> Given request:
All of the data below must be repeated exactly.

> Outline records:
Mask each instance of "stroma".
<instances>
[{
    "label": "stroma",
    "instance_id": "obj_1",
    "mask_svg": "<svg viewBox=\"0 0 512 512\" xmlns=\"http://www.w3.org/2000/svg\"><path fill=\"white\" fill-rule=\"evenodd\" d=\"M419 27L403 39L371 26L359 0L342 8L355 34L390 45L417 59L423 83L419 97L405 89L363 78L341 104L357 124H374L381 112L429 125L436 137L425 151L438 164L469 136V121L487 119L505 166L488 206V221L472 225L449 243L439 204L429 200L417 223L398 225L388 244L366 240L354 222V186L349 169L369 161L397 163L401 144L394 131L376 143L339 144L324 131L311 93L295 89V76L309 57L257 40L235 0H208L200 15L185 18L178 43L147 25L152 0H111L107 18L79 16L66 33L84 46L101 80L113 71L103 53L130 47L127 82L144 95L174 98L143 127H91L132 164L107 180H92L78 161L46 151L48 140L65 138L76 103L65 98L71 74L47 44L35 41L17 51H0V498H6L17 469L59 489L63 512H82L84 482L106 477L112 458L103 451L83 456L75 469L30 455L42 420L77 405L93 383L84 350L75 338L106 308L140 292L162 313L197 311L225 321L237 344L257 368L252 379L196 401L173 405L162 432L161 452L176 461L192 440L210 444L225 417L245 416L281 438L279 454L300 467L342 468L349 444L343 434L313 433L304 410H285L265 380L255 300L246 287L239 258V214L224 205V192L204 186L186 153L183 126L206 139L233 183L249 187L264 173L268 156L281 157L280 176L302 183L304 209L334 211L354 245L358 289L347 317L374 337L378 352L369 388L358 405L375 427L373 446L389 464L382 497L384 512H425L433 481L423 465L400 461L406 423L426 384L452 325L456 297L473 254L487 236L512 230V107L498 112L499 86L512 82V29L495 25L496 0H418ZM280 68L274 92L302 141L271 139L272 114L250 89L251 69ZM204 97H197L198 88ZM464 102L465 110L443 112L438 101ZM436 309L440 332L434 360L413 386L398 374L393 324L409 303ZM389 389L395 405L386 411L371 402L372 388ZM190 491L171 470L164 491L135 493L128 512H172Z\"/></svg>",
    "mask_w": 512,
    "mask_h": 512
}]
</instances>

> The reply:
Mask each instance of "stroma".
<instances>
[{
    "label": "stroma",
    "instance_id": "obj_1",
    "mask_svg": "<svg viewBox=\"0 0 512 512\" xmlns=\"http://www.w3.org/2000/svg\"><path fill=\"white\" fill-rule=\"evenodd\" d=\"M419 27L403 39L371 26L359 0L342 8L355 34L390 45L417 59L423 83L419 97L405 89L363 78L341 104L357 124H374L381 112L429 125L436 137L425 151L438 164L469 136V121L487 119L505 166L488 206V221L472 225L449 243L439 204L429 200L417 223L398 225L388 244L366 240L354 222V186L349 169L369 161L397 163L401 144L394 131L376 143L339 144L324 131L311 93L295 89V76L309 57L257 40L235 0H208L200 15L185 18L178 43L147 25L152 0H111L107 18L79 16L66 33L84 46L101 80L113 71L103 53L130 47L127 82L144 95L174 98L143 127H91L132 164L107 180H92L78 161L46 151L48 140L65 138L76 103L65 98L71 74L47 44L35 41L17 51H0V498H6L17 469L59 489L63 512H82L84 482L106 477L112 458L103 451L83 456L75 469L30 455L42 420L77 405L93 383L84 350L75 338L106 308L140 292L162 313L197 311L225 321L237 344L257 368L252 379L196 401L173 405L162 432L161 452L176 461L192 440L210 444L225 417L245 416L281 438L279 454L300 467L342 468L349 444L343 434L313 433L304 410H285L265 380L255 300L246 287L239 258V214L224 205V192L204 186L186 153L183 126L206 139L233 183L249 187L264 173L268 156L281 157L280 176L302 183L304 209L334 211L354 245L358 289L347 317L374 337L378 352L369 388L358 405L375 427L373 446L389 464L382 497L384 512H425L433 481L423 465L400 461L406 423L426 384L452 325L456 297L473 254L487 236L512 230V107L498 112L499 86L512 82V29L495 25L496 0H418ZM280 68L274 92L302 141L271 139L272 114L250 89L251 69ZM204 97H197L198 88ZM464 102L465 110L443 112L438 101ZM436 309L440 332L434 360L413 386L398 374L393 324L409 303ZM389 389L395 405L386 411L371 402L372 388ZM190 491L171 470L164 491L135 493L128 512H172Z\"/></svg>",
    "mask_w": 512,
    "mask_h": 512
}]
</instances>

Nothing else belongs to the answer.